ACTION ITEM
Omit the images and output every line of the data below exactly.

Before-and-after scene images
Segment Open

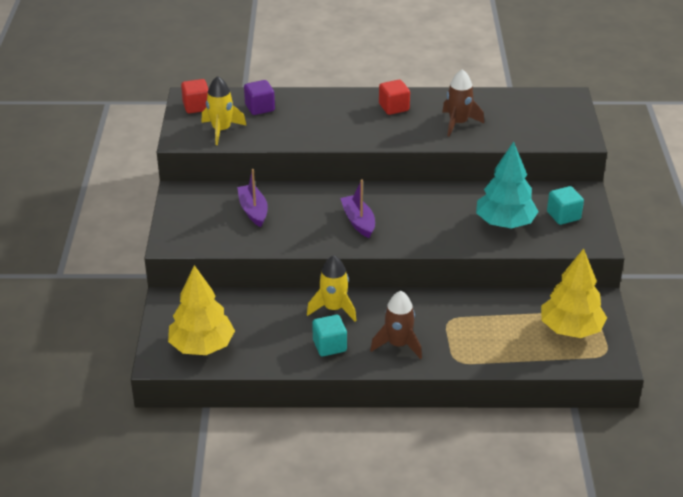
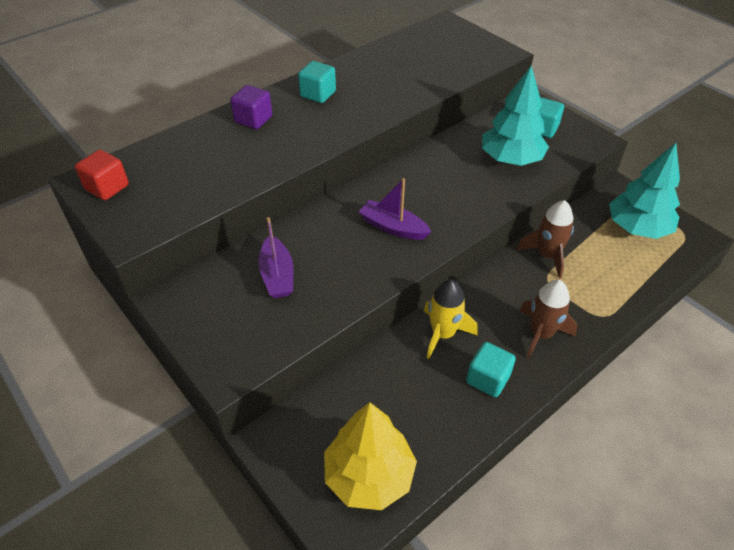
camera: 40 degrees left, 10 degrees up
yellow rocket [201,76,247,145] -> none
purple boat [237,169,268,227] -> purple boat turned 135 degrees counterclockwise [259,217,293,298]
purple cube [244,80,275,115] -> purple cube moved to [230,85,272,129]
red cube [379,80,410,115] -> turquoise cube [298,61,336,103]
brown rocket [442,69,484,137] -> brown rocket moved to [517,200,574,279]
yellow tree [541,248,607,338] -> turquoise tree [609,143,680,239]

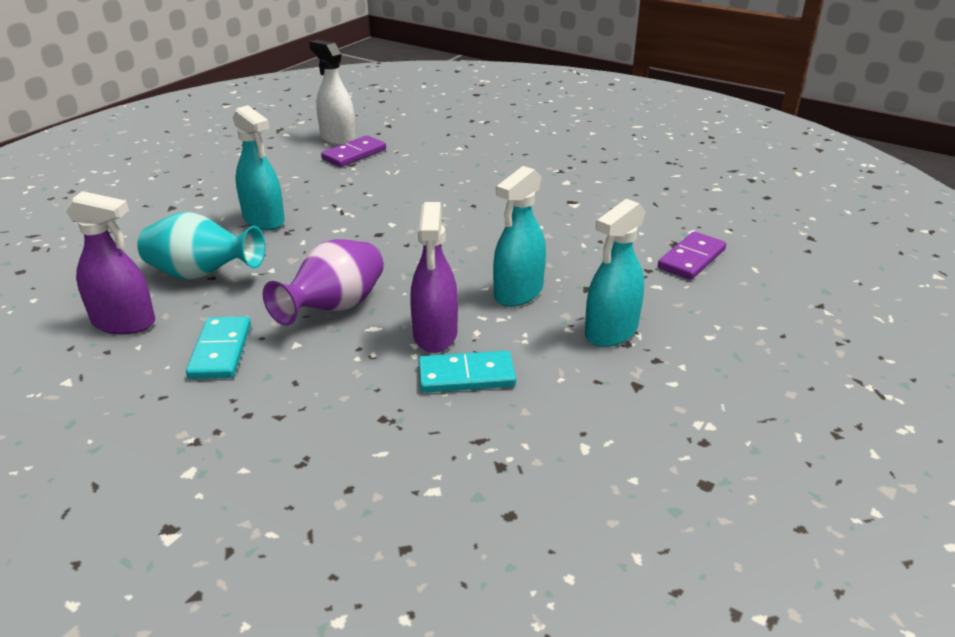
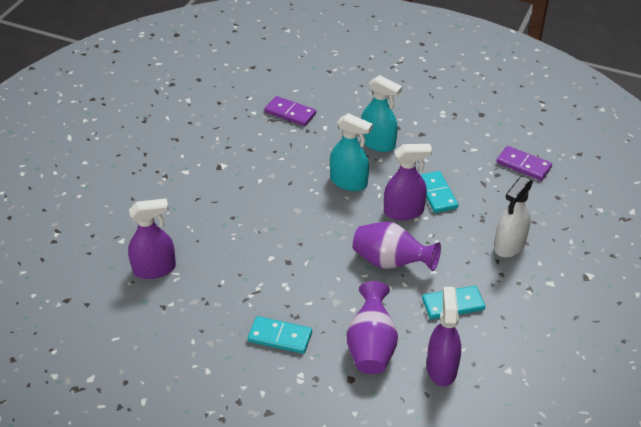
camera: 100 degrees left, 10 degrees up
turquoise vase [137,212,265,280] -> purple vase [347,281,398,374]
turquoise spray bottle [233,105,285,230] -> turquoise domino [248,316,312,354]
white spray bottle [309,40,356,145] -> white spray bottle moved to [494,176,533,257]
purple domino [321,135,386,167] -> purple domino moved to [496,146,552,181]
none -> purple spray bottle [128,199,176,279]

Segment Closed

EXERCISE OUTPUT
camera: 40 degrees left, 10 degrees up
yellow rocket [201,76,247,145] -> none
purple boat [237,169,268,227] -> purple boat turned 135 degrees counterclockwise [259,217,293,298]
purple cube [244,80,275,115] -> purple cube moved to [230,85,272,129]
red cube [379,80,410,115] -> turquoise cube [298,61,336,103]
brown rocket [442,69,484,137] -> brown rocket moved to [517,200,574,279]
yellow tree [541,248,607,338] -> turquoise tree [609,143,680,239]

camera: 100 degrees left, 10 degrees up
turquoise vase [137,212,265,280] -> purple vase [347,281,398,374]
turquoise spray bottle [233,105,285,230] -> turquoise domino [248,316,312,354]
white spray bottle [309,40,356,145] -> white spray bottle moved to [494,176,533,257]
purple domino [321,135,386,167] -> purple domino moved to [496,146,552,181]
none -> purple spray bottle [128,199,176,279]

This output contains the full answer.